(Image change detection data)
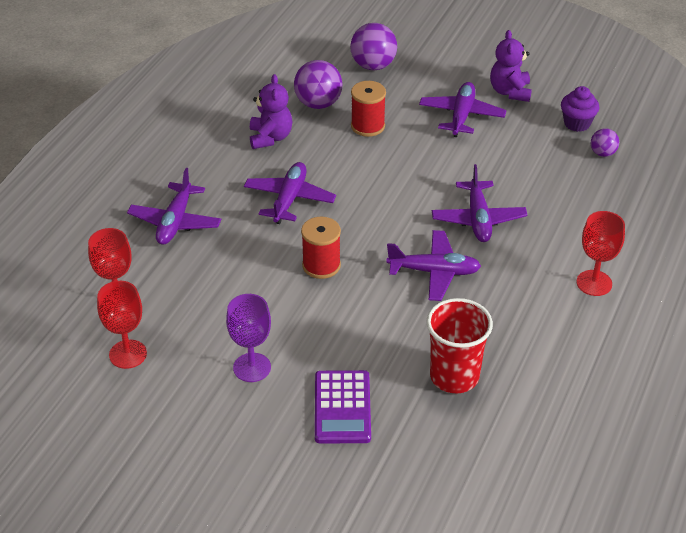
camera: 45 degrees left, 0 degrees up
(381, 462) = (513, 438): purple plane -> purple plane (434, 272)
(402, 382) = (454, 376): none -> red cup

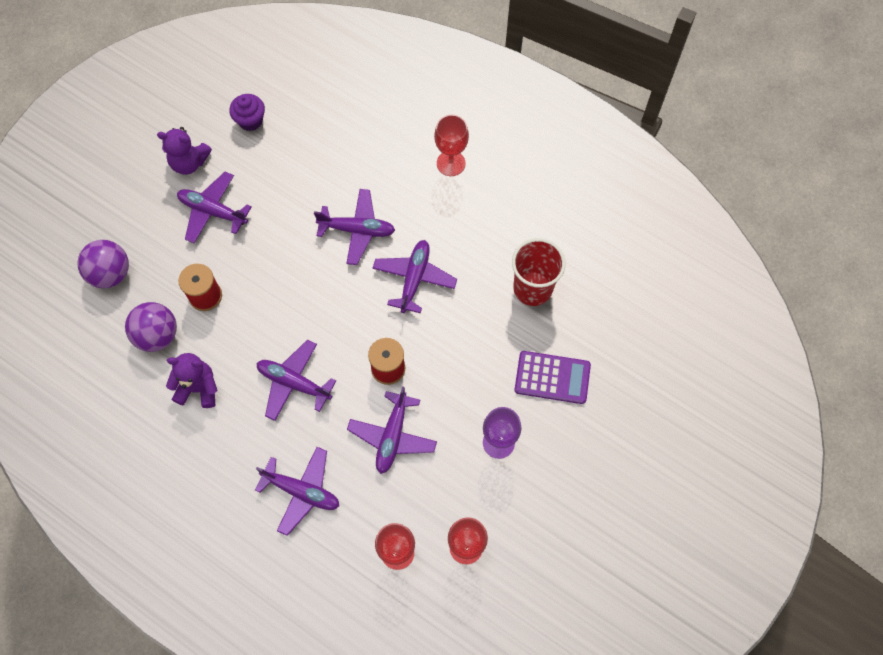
camera: 80 degrees left, 25 degrees up
(245, 279) = (392, 436): none -> purple plane
(602, 153) = (296, 112): purple ball -> none

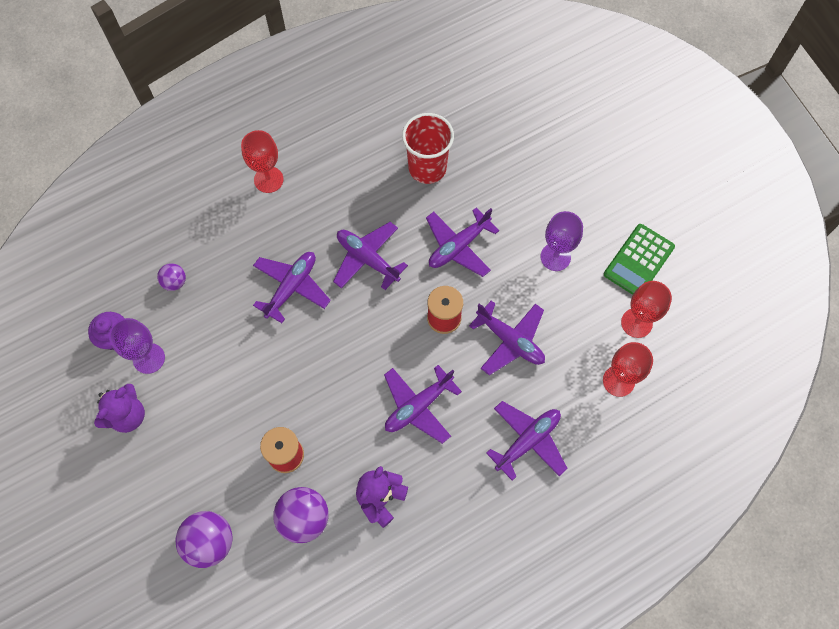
camera: 65 degrees left, 0 degrees up
(213, 211) = (196, 413): purple plane -> purple plane (458, 246)
(244, 153) = (149, 358): none -> purple goblet
(319, 139) = (175, 282): none -> purple ball
(534, 524) = (638, 261): none -> green calculator
(552, 377) = (516, 189): purple calculator -> none

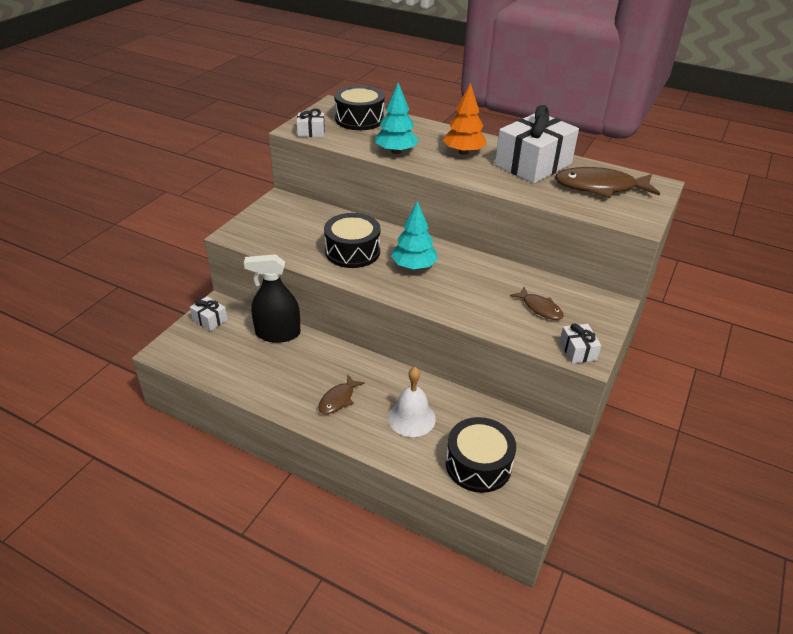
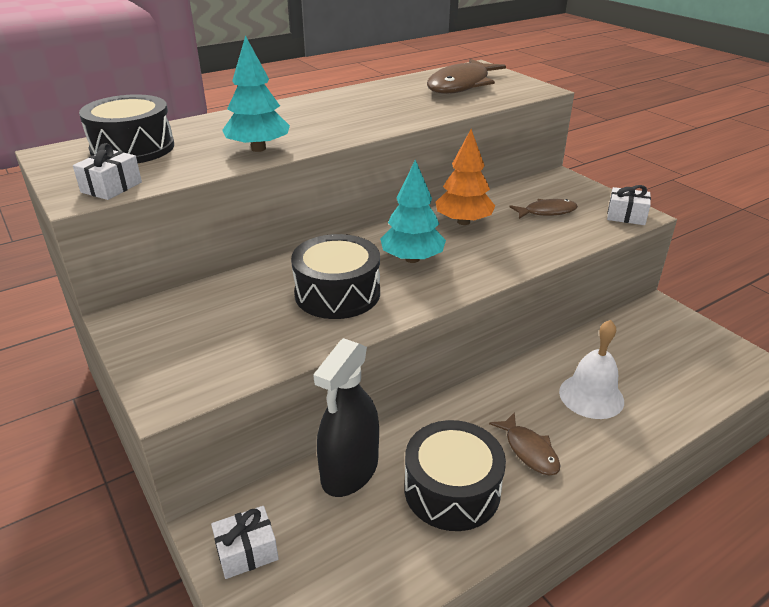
camera: 60 degrees left, 5 degrees down
(463, 152) = (313, 117): orange tree -> orange tree (463, 222)
(478, 464) = (682, 372): black drum -> black drum (452, 490)
(533, 164) = (384, 96): white gift -> none

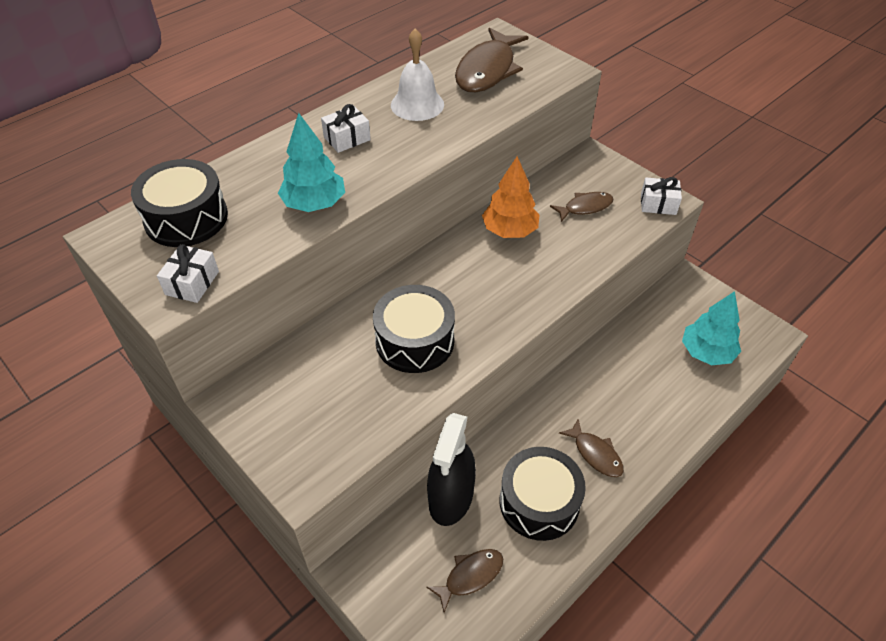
camera: 10 degrees left, 15 degrees up
(247, 551) = (386, 587): white gift -> white gift (347, 138)
(350, 555) = (470, 576): none -> brown fish
(412, 259) = (472, 287): turquoise tree -> turquoise tree (706, 352)
(591, 396) = (639, 389): white bell -> white bell (417, 104)

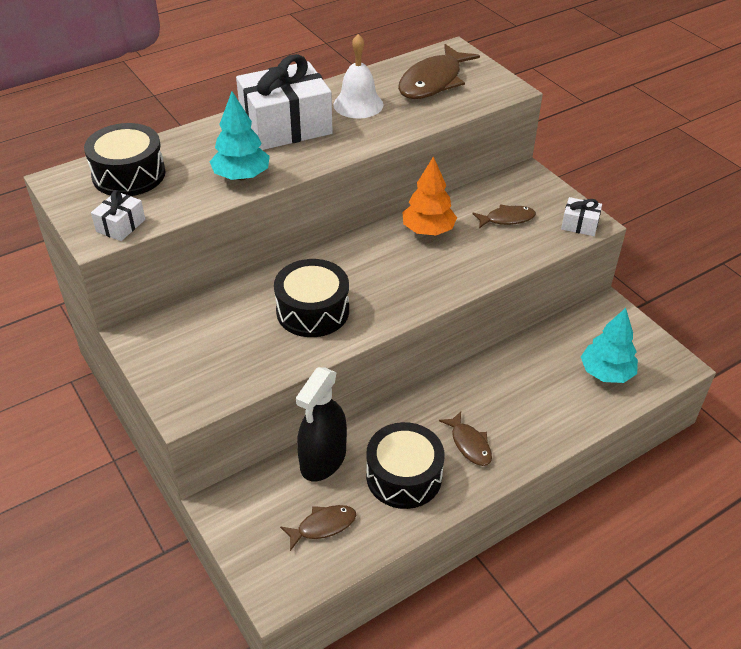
camera: 10 degrees right, 5 degrees down
(347, 138) = (286, 126): white gift -> white gift, size x2.23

▸ **What you will do**:
Every line in the data that holds "left" should be copied out.

▸ **Response box**:
camera: 45 degrees left, 0 degrees up
camera: 80 degrees left, 25 degrees up
camera: 65 degrees left, 0 degrees up
camera: 60 degrees left, 5 degrees down
camera: 10 degrees left, 15 degrees up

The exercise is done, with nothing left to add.